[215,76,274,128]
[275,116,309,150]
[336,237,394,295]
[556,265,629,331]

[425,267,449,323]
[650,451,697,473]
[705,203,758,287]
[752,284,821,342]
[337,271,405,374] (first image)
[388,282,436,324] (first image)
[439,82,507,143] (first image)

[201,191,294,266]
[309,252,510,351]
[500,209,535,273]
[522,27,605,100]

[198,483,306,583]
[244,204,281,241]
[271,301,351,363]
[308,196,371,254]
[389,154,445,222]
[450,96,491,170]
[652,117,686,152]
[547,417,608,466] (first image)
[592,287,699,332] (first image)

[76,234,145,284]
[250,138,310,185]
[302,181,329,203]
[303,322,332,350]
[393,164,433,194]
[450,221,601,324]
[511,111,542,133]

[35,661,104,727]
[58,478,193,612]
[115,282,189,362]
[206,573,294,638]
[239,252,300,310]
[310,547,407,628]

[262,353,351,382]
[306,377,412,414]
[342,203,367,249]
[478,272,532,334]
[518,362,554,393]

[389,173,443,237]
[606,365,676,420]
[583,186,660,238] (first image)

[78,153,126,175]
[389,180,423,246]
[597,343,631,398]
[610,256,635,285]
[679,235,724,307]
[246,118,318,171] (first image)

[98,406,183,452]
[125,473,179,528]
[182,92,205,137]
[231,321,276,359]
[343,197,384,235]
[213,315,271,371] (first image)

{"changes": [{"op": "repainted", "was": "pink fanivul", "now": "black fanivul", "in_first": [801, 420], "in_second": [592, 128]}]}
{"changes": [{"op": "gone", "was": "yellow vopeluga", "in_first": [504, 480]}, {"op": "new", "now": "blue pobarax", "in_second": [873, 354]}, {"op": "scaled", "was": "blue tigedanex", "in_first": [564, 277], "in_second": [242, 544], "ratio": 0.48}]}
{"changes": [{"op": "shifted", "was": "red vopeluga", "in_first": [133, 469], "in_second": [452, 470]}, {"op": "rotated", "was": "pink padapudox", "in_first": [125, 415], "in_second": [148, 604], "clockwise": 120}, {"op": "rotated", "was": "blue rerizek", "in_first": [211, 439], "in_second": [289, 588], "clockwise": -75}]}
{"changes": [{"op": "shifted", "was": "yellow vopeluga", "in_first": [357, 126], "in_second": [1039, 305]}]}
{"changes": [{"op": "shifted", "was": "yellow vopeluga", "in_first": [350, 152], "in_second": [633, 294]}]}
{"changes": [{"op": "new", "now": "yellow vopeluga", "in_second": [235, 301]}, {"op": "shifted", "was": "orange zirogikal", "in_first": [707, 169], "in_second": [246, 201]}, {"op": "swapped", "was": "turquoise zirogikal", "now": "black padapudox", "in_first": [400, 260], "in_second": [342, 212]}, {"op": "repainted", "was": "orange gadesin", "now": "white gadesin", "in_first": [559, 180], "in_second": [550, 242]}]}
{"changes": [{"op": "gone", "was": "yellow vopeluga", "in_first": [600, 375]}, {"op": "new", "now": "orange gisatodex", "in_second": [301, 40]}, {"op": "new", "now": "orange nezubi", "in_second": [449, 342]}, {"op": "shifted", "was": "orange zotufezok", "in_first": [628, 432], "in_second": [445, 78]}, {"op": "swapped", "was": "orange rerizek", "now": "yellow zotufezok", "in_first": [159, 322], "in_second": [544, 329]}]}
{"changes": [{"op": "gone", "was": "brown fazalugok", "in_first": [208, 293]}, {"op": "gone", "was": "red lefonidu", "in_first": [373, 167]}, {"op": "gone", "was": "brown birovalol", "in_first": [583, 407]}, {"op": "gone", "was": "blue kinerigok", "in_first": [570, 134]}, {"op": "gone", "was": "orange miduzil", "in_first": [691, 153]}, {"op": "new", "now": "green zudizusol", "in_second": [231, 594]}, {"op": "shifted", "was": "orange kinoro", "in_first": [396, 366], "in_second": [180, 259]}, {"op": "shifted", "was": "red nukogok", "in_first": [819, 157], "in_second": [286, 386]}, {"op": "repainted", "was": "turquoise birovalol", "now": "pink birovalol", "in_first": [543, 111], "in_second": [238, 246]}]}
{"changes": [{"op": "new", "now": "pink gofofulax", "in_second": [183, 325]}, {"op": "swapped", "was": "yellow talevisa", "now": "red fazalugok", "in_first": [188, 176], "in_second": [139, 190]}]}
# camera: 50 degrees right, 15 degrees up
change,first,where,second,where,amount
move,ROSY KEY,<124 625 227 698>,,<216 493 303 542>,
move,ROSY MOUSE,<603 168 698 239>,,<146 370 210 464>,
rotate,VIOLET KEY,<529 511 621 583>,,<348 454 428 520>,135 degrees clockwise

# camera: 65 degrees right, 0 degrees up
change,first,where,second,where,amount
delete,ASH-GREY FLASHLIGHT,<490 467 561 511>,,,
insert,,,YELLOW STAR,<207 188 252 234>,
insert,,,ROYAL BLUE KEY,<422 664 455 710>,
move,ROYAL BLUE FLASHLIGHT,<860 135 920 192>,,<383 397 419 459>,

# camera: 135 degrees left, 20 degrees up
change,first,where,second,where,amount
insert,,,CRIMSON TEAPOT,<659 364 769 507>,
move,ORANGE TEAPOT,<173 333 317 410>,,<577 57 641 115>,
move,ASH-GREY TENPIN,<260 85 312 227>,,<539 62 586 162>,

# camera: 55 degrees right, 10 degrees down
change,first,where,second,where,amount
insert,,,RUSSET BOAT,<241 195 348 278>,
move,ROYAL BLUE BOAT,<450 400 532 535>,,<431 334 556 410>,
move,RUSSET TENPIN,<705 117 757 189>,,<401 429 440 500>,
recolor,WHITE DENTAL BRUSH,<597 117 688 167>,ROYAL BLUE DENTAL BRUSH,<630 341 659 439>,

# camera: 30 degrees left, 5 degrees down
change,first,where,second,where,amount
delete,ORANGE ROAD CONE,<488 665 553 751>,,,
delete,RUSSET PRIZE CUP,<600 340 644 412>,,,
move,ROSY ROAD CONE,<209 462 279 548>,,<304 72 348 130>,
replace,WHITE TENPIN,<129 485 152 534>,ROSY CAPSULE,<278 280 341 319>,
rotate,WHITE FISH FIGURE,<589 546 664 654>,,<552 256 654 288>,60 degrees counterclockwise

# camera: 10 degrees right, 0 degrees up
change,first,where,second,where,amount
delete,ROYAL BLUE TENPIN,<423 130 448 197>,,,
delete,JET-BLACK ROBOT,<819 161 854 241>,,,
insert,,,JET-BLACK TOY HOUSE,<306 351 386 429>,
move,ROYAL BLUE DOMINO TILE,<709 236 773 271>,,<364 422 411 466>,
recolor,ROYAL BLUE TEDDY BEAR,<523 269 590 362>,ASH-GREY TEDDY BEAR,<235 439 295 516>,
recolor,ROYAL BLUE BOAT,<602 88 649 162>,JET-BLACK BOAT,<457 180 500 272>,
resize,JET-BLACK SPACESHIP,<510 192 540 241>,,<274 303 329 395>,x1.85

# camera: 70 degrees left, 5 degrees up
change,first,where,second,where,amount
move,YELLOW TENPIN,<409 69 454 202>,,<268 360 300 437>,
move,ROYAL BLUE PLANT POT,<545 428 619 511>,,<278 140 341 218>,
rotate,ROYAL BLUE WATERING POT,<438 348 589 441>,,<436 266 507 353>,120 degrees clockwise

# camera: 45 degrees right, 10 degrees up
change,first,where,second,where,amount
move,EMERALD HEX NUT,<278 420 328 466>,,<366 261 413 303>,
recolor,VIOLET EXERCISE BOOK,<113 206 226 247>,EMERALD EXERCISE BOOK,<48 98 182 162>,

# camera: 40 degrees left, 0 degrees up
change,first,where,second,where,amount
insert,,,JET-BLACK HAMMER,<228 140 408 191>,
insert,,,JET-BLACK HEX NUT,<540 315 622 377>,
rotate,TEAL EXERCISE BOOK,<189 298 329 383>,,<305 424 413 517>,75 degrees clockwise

# ACTIVITY
From the entries above, print the lines beginning at the one with "# camera: 50 degrees right, 15 degrees up" and stopping after the one with "move,ROSY MOUSE,<603 168", exactly as written and with nothing else.

# EXERCISE OUTPUT
# camera: 50 degrees right, 15 degrees up
change,first,where,second,where,amount
move,ROSY KEY,<124 625 227 698>,,<216 493 303 542>,
move,ROSY MOUSE,<603 168 698 239>,,<146 370 210 464>,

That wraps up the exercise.